**What you have to do**
Lines in the listing below that include the word "green" need to be copied.
--- Exercise input Enclosed Below ---
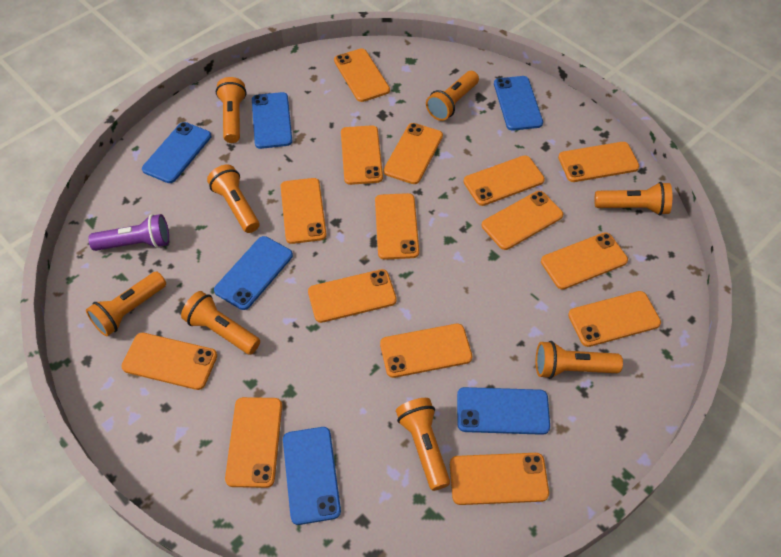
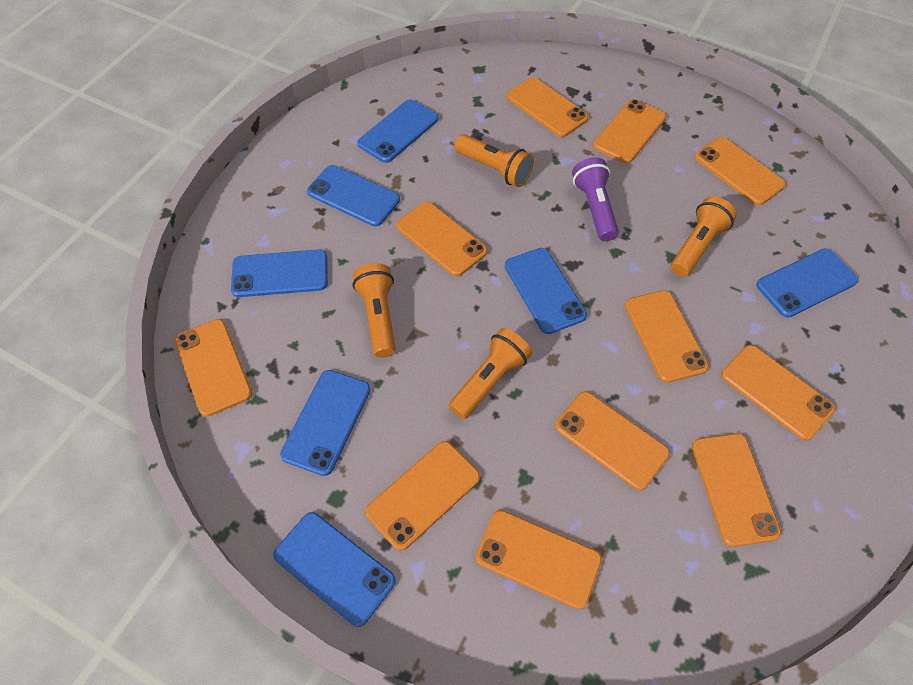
blue phone: [142,122,211,183] [214,236,293,310] [252,92,292,149] [283,427,341,525] [457,387,550,435] [494,76,543,131] = 6 -> [231,249,328,297] [273,512,396,627] [280,370,370,476] [307,165,400,226] [357,99,438,163] [505,248,587,334] [756,249,858,318] = 7
orange flashlight: [86,272,166,336] [181,291,260,355] [207,165,259,233] [216,77,247,143] [396,398,450,491] [426,71,479,121] [536,341,623,379] [594,182,672,215] = 8 -> [353,263,396,358] [449,328,532,419] [455,134,534,187] [671,197,737,277] = 4
orange phone: [121,333,217,390] [225,397,282,488] [281,178,327,244] [308,269,397,323] [334,48,390,102] [341,125,383,185] [375,193,419,260] [380,324,472,378] [384,123,443,184] [450,453,549,505] [464,155,545,206] [482,191,563,250] [541,232,628,290] [558,142,639,182] [568,291,661,347] = 15 -> [175,319,252,417] [365,441,480,551] [396,202,488,277] [475,510,602,609] [507,77,589,137] [555,391,670,491] [593,99,666,164] [625,290,709,383] [692,433,781,547] [695,137,786,205] [721,345,835,441] = 11

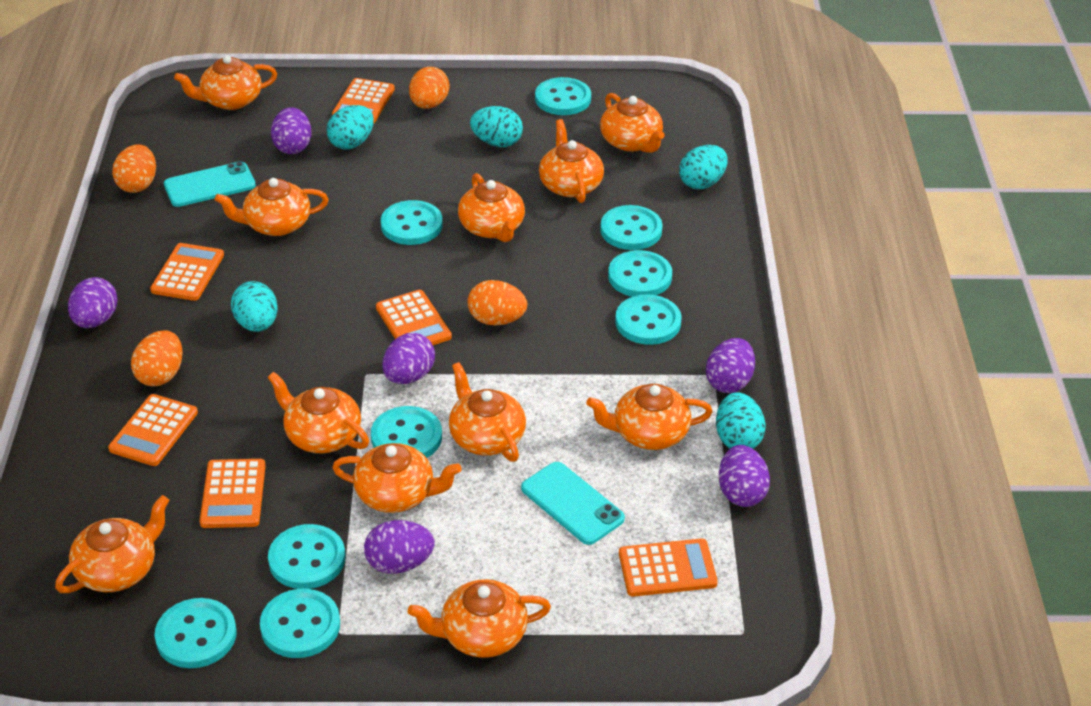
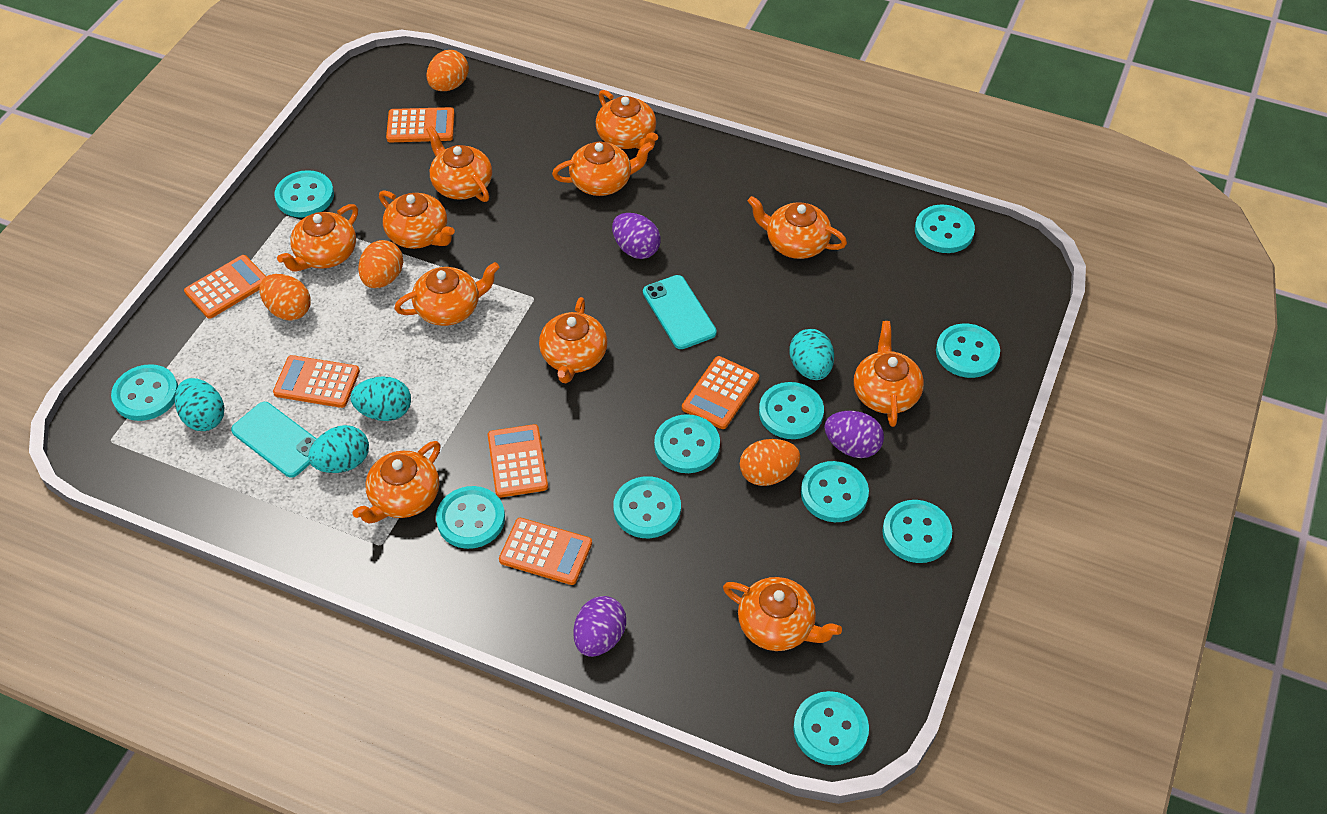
purple egg: [68,277,118,328] [271,107,312,154] [364,520,435,574] [382,333,435,384] [706,338,755,393] [719,445,770,507] = 6 -> [573,596,626,657] [612,213,661,259] [824,411,884,458] = 3
turquoise button: [155,598,237,668] [260,589,340,658] [268,524,345,589] [371,406,442,458] [381,200,443,245] [535,77,591,115] [600,205,663,250] [608,250,672,297] [615,294,681,345] = 9 -> [111,364,178,421] [274,170,334,218] [436,486,505,549] [613,476,681,538] [654,414,720,473] [759,382,824,439] [793,691,869,765] [801,461,869,522] [882,500,952,563] [915,205,975,253] [936,324,1000,378] = 11
turquoise egg: [231,281,278,332] [327,105,374,149] [470,106,523,147] [679,145,728,189] [716,392,766,449] = 5 -> [175,378,224,431] [308,425,369,473] [350,376,411,421] [789,329,834,380] = 4

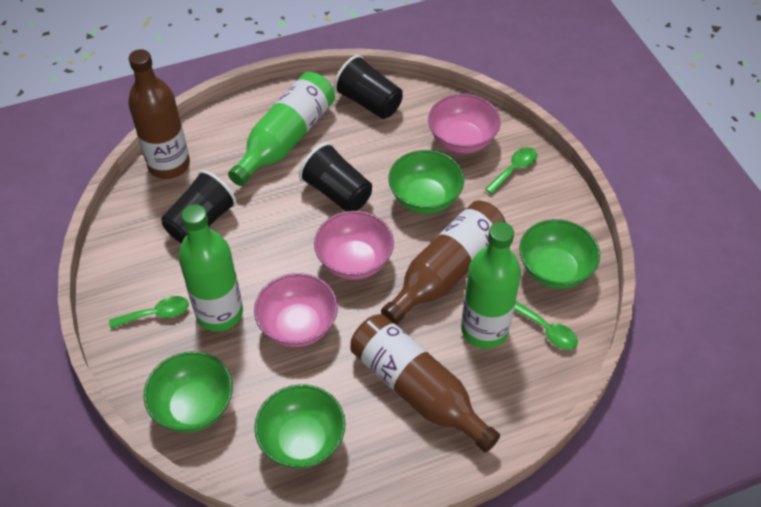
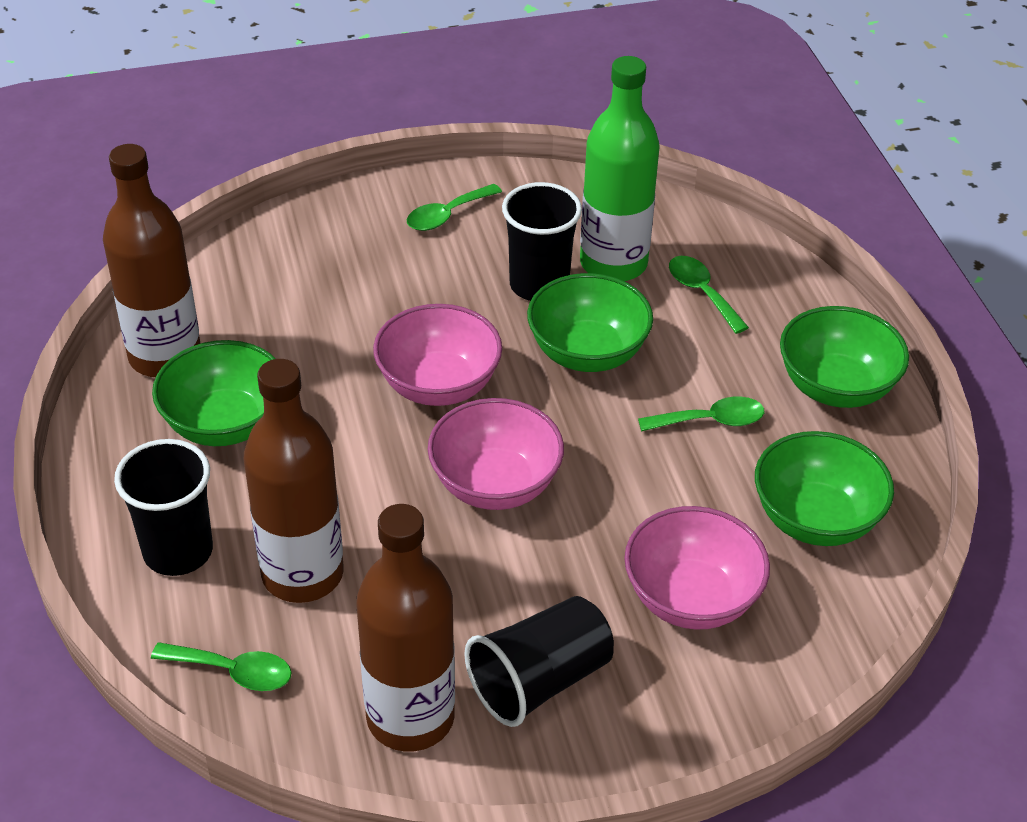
green bottle: [178,204,243,332] [228,72,335,186] [461,222,521,348] = 3 -> [580,56,660,281] = 1
green spoon: [109,296,189,329] [485,147,537,194] [514,301,578,350] = 3 -> [151,642,292,691] [407,184,502,231] [638,396,764,432] [669,256,749,334] = 4

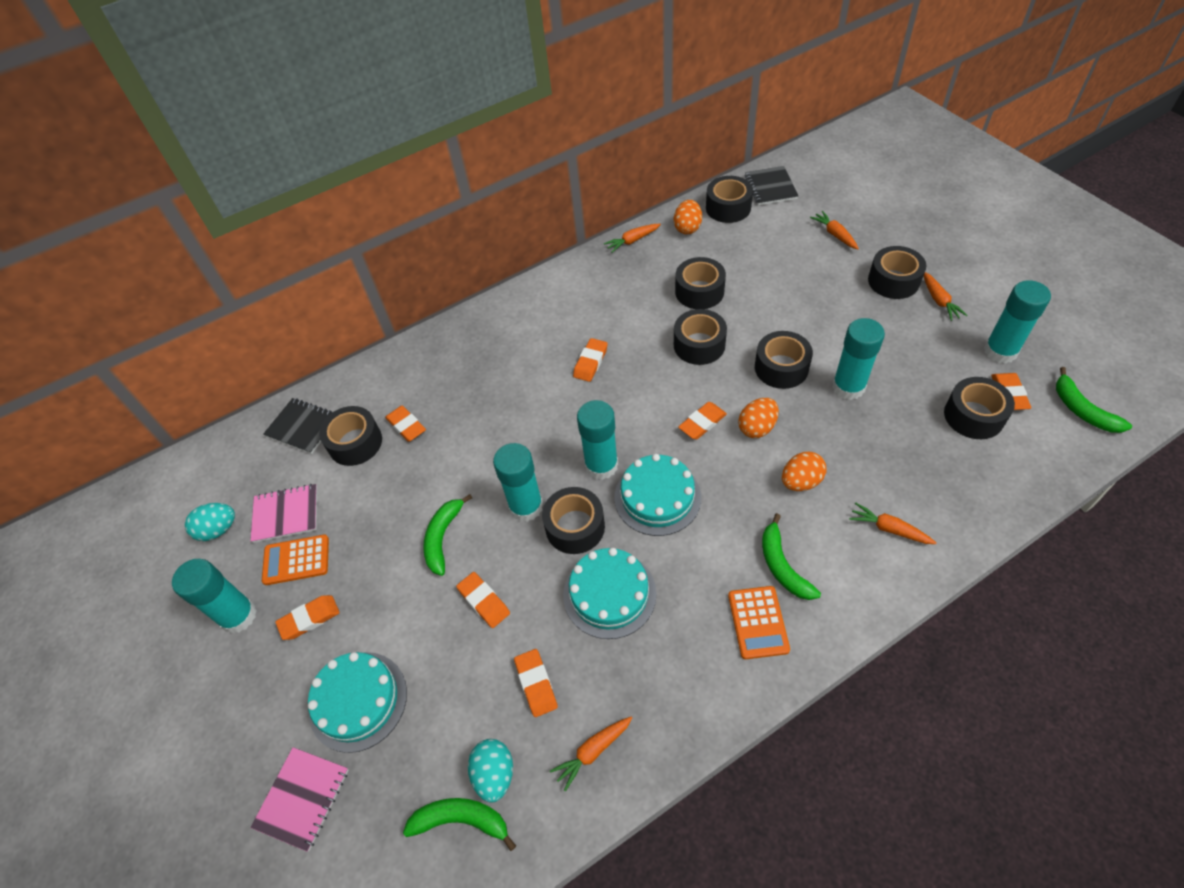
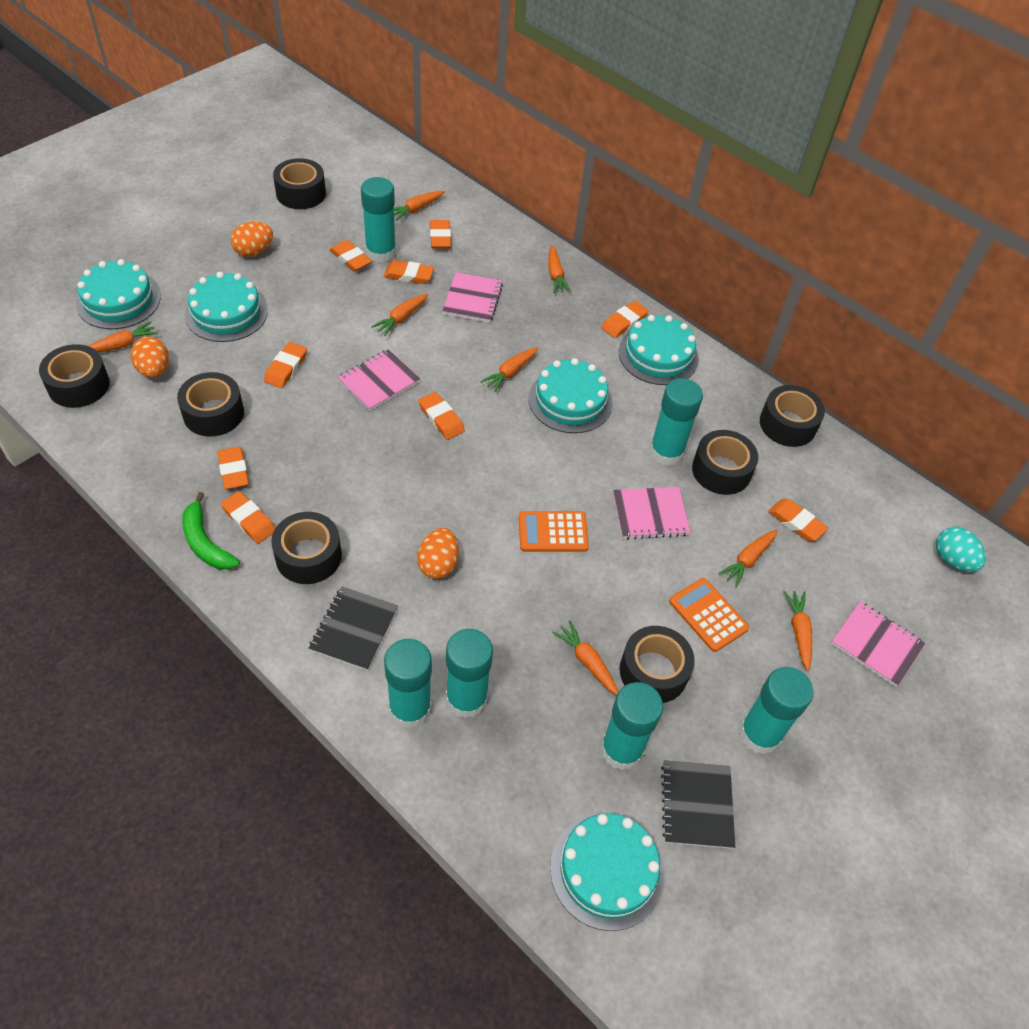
black tape: [319,406,382,466] [542,487,605,554] [674,309,727,365] [675,257,726,309] [706,176,753,223] [755,331,813,389] [868,246,926,299] [944,377,1015,439] = 8 -> [39,344,110,408] [177,372,244,437] [271,512,342,584] [273,158,326,209] [620,626,695,703] [692,430,758,495] [760,385,825,447] = 7
green banana: [403,798,516,851] [423,494,472,576] [762,513,821,600] [1056,367,1132,433] = 4 -> [182,492,240,570] = 1
orange carrot: [550,717,632,792] [604,224,661,253] [810,211,859,249] [849,502,936,544] [924,272,968,321] = 5 -> [87,321,158,352] [371,293,428,336] [394,191,445,220] [480,347,538,392] [548,245,571,293] [552,620,618,695] [719,530,778,587] [783,591,812,671] = 8
orange eraser: [275,595,340,640] [385,406,426,442] [456,572,510,628] [514,649,558,717] [573,338,608,382] [678,402,727,439] [991,373,1031,410] = 7 -> [217,447,249,489] [221,491,275,544] [264,342,307,388] [330,240,372,272] [383,260,434,284] [418,392,465,440] [430,220,451,249] [601,301,649,338] [768,499,828,541] = 9
pink notebook: [250,484,317,543] [250,747,349,852] = 2 -> [337,349,420,411] [442,272,503,323] [613,487,691,539] [831,601,925,687] = 4
turquoise cake: [308,652,407,753] [563,548,656,639] [614,454,701,536] = 3 -> [76,259,161,329] [185,272,268,342] [529,358,612,433] [550,813,665,931] [619,315,699,385] = 5
turquoise egg: [185,503,235,541] [468,739,513,803] = 2 -> [936,527,986,572] = 1
turquoise glue stick: [172,559,257,634] [493,443,543,522] [577,400,618,480] [832,318,885,400] [984,280,1051,364] = 5 -> [361,177,396,263] [384,639,432,729] [446,629,493,718] [601,682,663,770] [650,378,703,466] [739,667,813,754] = 6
--- End of Enclosed Exercise input ---
**Result for this exercise**
green bottle: [178,204,243,332] [228,72,335,186] [461,222,521,348] = 3 -> [580,56,660,281] = 1
green spoon: [109,296,189,329] [485,147,537,194] [514,301,578,350] = 3 -> [151,642,292,691] [407,184,502,231] [638,396,764,432] [669,256,749,334] = 4
green banana: [403,798,516,851] [423,494,472,576] [762,513,821,600] [1056,367,1132,433] = 4 -> [182,492,240,570] = 1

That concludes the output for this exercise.